## Input data
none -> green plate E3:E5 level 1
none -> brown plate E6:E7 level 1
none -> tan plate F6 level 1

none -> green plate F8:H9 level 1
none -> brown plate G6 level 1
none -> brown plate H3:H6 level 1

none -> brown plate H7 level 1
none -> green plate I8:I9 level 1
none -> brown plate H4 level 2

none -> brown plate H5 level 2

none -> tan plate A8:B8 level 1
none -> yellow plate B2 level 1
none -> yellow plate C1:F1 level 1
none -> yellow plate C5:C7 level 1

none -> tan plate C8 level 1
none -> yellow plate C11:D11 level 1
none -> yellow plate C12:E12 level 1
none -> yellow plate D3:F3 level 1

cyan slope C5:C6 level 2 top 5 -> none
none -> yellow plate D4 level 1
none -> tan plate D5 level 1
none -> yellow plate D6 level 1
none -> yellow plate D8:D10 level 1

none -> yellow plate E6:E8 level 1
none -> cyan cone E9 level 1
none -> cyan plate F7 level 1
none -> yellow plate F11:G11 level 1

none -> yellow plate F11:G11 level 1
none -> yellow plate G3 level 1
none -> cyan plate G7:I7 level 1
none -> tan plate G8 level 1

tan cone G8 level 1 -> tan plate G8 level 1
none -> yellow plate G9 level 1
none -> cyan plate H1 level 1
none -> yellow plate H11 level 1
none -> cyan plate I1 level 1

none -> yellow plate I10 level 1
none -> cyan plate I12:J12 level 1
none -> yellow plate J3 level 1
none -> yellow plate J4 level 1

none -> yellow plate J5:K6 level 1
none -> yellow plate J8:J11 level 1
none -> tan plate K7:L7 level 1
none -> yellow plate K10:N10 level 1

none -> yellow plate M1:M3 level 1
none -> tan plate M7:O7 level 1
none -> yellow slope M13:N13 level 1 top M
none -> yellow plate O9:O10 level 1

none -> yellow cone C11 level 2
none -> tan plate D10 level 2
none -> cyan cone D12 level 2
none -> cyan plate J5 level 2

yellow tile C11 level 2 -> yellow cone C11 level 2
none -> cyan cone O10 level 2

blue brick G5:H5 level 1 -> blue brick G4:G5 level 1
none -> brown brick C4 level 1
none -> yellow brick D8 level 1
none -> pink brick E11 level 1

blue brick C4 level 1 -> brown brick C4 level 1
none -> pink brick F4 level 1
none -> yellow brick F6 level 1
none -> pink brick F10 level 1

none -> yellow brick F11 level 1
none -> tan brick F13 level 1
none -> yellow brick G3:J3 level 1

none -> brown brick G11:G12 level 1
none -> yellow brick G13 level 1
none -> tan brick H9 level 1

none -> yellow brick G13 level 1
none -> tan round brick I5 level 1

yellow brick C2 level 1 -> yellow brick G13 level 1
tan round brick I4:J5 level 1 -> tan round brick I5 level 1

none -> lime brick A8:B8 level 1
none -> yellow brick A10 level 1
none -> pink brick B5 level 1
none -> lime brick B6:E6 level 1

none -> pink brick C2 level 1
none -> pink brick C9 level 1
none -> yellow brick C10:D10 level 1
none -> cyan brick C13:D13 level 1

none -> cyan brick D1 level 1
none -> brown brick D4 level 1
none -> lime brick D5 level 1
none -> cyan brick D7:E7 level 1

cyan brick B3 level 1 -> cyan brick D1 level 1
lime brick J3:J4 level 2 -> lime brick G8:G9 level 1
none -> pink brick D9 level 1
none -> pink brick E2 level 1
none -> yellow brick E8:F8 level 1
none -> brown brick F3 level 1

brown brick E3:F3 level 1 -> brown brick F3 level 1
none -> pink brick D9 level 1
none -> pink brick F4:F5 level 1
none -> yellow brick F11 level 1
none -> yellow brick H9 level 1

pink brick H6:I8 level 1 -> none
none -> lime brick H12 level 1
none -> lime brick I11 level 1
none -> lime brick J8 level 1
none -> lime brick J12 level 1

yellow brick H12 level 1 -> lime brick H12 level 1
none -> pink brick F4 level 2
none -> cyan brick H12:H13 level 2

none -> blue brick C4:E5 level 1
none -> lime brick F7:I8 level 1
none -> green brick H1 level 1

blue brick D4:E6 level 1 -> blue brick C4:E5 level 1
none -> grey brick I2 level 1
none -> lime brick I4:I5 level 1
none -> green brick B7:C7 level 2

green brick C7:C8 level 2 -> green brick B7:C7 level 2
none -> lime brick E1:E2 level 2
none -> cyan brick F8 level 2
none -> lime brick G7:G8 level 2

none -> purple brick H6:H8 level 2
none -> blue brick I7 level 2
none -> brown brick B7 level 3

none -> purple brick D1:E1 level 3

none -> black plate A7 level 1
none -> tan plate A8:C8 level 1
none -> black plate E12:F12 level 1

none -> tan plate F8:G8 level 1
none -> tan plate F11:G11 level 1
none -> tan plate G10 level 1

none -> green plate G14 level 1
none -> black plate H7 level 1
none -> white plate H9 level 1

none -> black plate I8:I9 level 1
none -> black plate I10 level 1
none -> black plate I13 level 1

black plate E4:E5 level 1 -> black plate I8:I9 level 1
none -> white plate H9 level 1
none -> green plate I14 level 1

## Exercise goal
Give the entries again in full, exactly as they are written.

## Answer for this exercise
none -> green plate E3:E5 level 1
none -> brown plate E6:E7 level 1
none -> tan plate F6 level 1

none -> green plate F8:H9 level 1
none -> brown plate G6 level 1
none -> brown plate H3:H6 level 1

none -> brown plate H7 level 1
none -> green plate I8:I9 level 1
none -> brown plate H4 level 2

none -> brown plate H5 level 2

none -> tan plate A8:B8 level 1
none -> yellow plate B2 level 1
none -> yellow plate C1:F1 level 1
none -> yellow plate C5:C7 level 1

none -> tan plate C8 level 1
none -> yellow plate C11:D11 level 1
none -> yellow plate C12:E12 level 1
none -> yellow plate D3:F3 level 1

cyan slope C5:C6 level 2 top 5 -> none
none -> yellow plate D4 level 1
none -> tan plate D5 level 1
none -> yellow plate D6 level 1
none -> yellow plate D8:D10 level 1

none -> yellow plate E6:E8 level 1
none -> cyan cone E9 level 1
none -> cyan plate F7 level 1
none -> yellow plate F11:G11 level 1

none -> yellow plate F11:G11 level 1
none -> yellow plate G3 level 1
none -> cyan plate G7:I7 level 1
none -> tan plate G8 level 1

tan cone G8 level 1 -> tan plate G8 level 1
none -> yellow plate G9 level 1
none -> cyan plate H1 level 1
none -> yellow plate H11 level 1
none -> cyan plate I1 level 1

none -> yellow plate I10 level 1
none -> cyan plate I12:J12 level 1
none -> yellow plate J3 level 1
none -> yellow plate J4 level 1

none -> yellow plate J5:K6 level 1
none -> yellow plate J8:J11 level 1
none -> tan plate K7:L7 level 1
none -> yellow plate K10:N10 level 1

none -> yellow plate M1:M3 level 1
none -> tan plate M7:O7 level 1
none -> yellow slope M13:N13 level 1 top M
none -> yellow plate O9:O10 level 1

none -> yellow cone C11 level 2
none -> tan plate D10 level 2
none -> cyan cone D12 level 2
none -> cyan plate J5 level 2

yellow tile C11 level 2 -> yellow cone C11 level 2
none -> cyan cone O10 level 2

blue brick G5:H5 level 1 -> blue brick G4:G5 level 1
none -> brown brick C4 level 1
none -> yellow brick D8 level 1
none -> pink brick E11 level 1

blue brick C4 level 1 -> brown brick C4 level 1
none -> pink brick F4 level 1
none -> yellow brick F6 level 1
none -> pink brick F10 level 1

none -> yellow brick F11 level 1
none -> tan brick F13 level 1
none -> yellow brick G3:J3 level 1

none -> brown brick G11:G12 level 1
none -> yellow brick G13 level 1
none -> tan brick H9 level 1

none -> yellow brick G13 level 1
none -> tan round brick I5 level 1

yellow brick C2 level 1 -> yellow brick G13 level 1
tan round brick I4:J5 level 1 -> tan round brick I5 level 1

none -> lime brick A8:B8 level 1
none -> yellow brick A10 level 1
none -> pink brick B5 level 1
none -> lime brick B6:E6 level 1

none -> pink brick C2 level 1
none -> pink brick C9 level 1
none -> yellow brick C10:D10 level 1
none -> cyan brick C13:D13 level 1

none -> cyan brick D1 level 1
none -> brown brick D4 level 1
none -> lime brick D5 level 1
none -> cyan brick D7:E7 level 1

cyan brick B3 level 1 -> cyan brick D1 level 1
lime brick J3:J4 level 2 -> lime brick G8:G9 level 1
none -> pink brick D9 level 1
none -> pink brick E2 level 1
none -> yellow brick E8:F8 level 1
none -> brown brick F3 level 1

brown brick E3:F3 level 1 -> brown brick F3 level 1
none -> pink brick D9 level 1
none -> pink brick F4:F5 level 1
none -> yellow brick F11 level 1
none -> yellow brick H9 level 1

pink brick H6:I8 level 1 -> none
none -> lime brick H12 level 1
none -> lime brick I11 level 1
none -> lime brick J8 level 1
none -> lime brick J12 level 1

yellow brick H12 level 1 -> lime brick H12 level 1
none -> pink brick F4 level 2
none -> cyan brick H12:H13 level 2

none -> blue brick C4:E5 level 1
none -> lime brick F7:I8 level 1
none -> green brick H1 level 1

blue brick D4:E6 level 1 -> blue brick C4:E5 level 1
none -> grey brick I2 level 1
none -> lime brick I4:I5 level 1
none -> green brick B7:C7 level 2

green brick C7:C8 level 2 -> green brick B7:C7 level 2
none -> lime brick E1:E2 level 2
none -> cyan brick F8 level 2
none -> lime brick G7:G8 level 2

none -> purple brick H6:H8 level 2
none -> blue brick I7 level 2
none -> brown brick B7 level 3

none -> purple brick D1:E1 level 3

none -> black plate A7 level 1
none -> tan plate A8:C8 level 1
none -> black plate E12:F12 level 1

none -> tan plate F8:G8 level 1
none -> tan plate F11:G11 level 1
none -> tan plate G10 level 1

none -> green plate G14 level 1
none -> black plate H7 level 1
none -> white plate H9 level 1

none -> black plate I8:I9 level 1
none -> black plate I10 level 1
none -> black plate I13 level 1

black plate E4:E5 level 1 -> black plate I8:I9 level 1
none -> white plate H9 level 1
none -> green plate I14 level 1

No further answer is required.